What the task requires = Using the records below, repeat exactly the lines from the one holding "turquoise key: 0 -> 1" through the one holding "turquoise screwdriver: 2 -> 0", both ends included, and no others.

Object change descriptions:
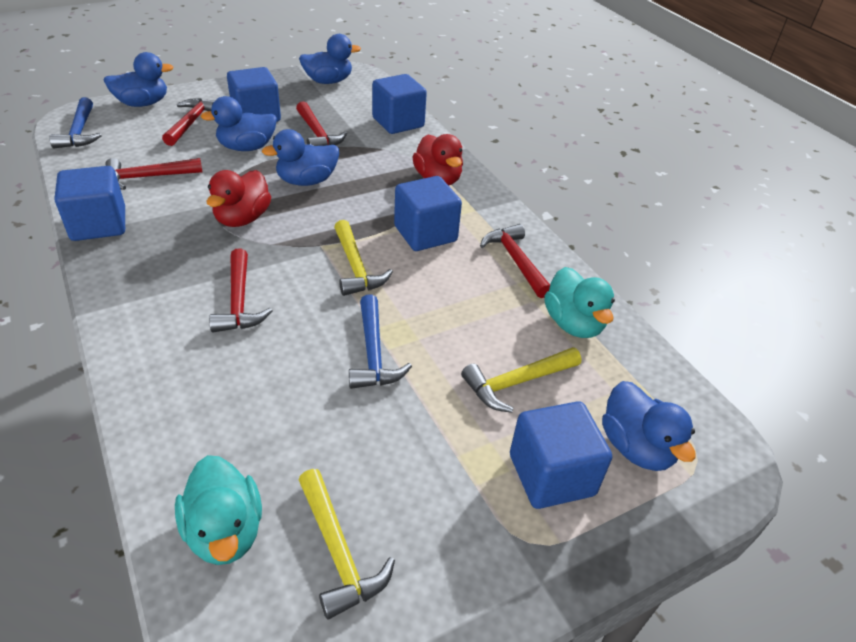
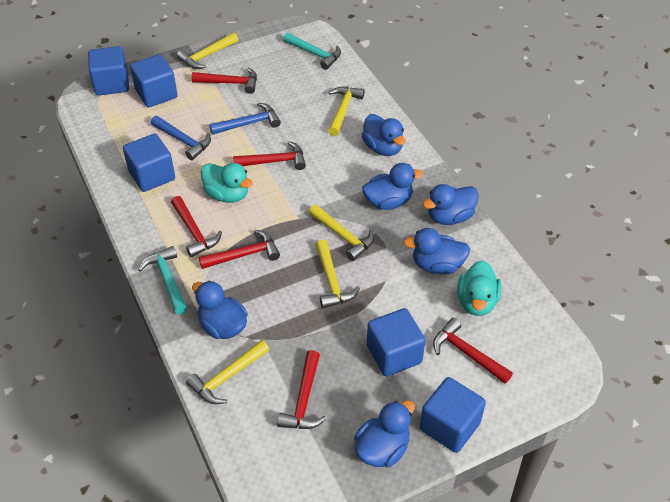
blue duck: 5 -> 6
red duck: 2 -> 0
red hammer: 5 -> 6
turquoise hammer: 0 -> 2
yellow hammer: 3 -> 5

* * *

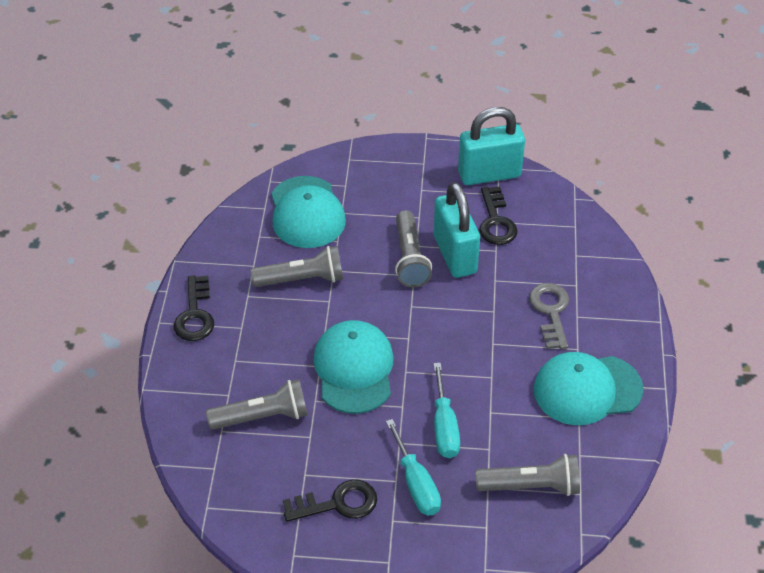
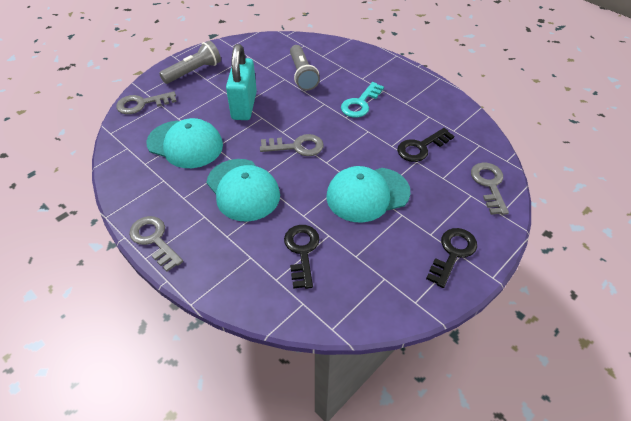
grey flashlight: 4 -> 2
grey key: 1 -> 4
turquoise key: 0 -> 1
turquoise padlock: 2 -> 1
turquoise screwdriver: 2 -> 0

Response =
turquoise key: 0 -> 1
turquoise padlock: 2 -> 1
turquoise screwdriver: 2 -> 0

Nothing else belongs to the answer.